*Task prompt*: Here are some entries. Repeat all of them exactly.

::::

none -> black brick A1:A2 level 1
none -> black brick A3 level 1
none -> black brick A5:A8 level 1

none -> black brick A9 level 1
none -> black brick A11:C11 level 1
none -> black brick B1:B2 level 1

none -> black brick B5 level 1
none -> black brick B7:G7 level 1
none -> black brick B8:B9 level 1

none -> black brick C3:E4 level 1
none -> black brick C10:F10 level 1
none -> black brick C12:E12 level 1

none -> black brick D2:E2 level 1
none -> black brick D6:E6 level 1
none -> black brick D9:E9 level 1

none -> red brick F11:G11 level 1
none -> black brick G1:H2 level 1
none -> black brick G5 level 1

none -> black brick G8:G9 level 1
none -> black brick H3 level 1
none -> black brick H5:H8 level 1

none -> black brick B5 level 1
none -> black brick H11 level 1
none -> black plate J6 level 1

::::

*Exercise output*:
none -> black brick A1:A2 level 1
none -> black brick A3 level 1
none -> black brick A5:A8 level 1

none -> black brick A9 level 1
none -> black brick A11:C11 level 1
none -> black brick B1:B2 level 1

none -> black brick B5 level 1
none -> black brick B7:G7 level 1
none -> black brick B8:B9 level 1

none -> black brick C3:E4 level 1
none -> black brick C10:F10 level 1
none -> black brick C12:E12 level 1

none -> black brick D2:E2 level 1
none -> black brick D6:E6 level 1
none -> black brick D9:E9 level 1

none -> red brick F11:G11 level 1
none -> black brick G1:H2 level 1
none -> black brick G5 level 1

none -> black brick G8:G9 level 1
none -> black brick H3 level 1
none -> black brick H5:H8 level 1

none -> black brick B5 level 1
none -> black brick H11 level 1
none -> black plate J6 level 1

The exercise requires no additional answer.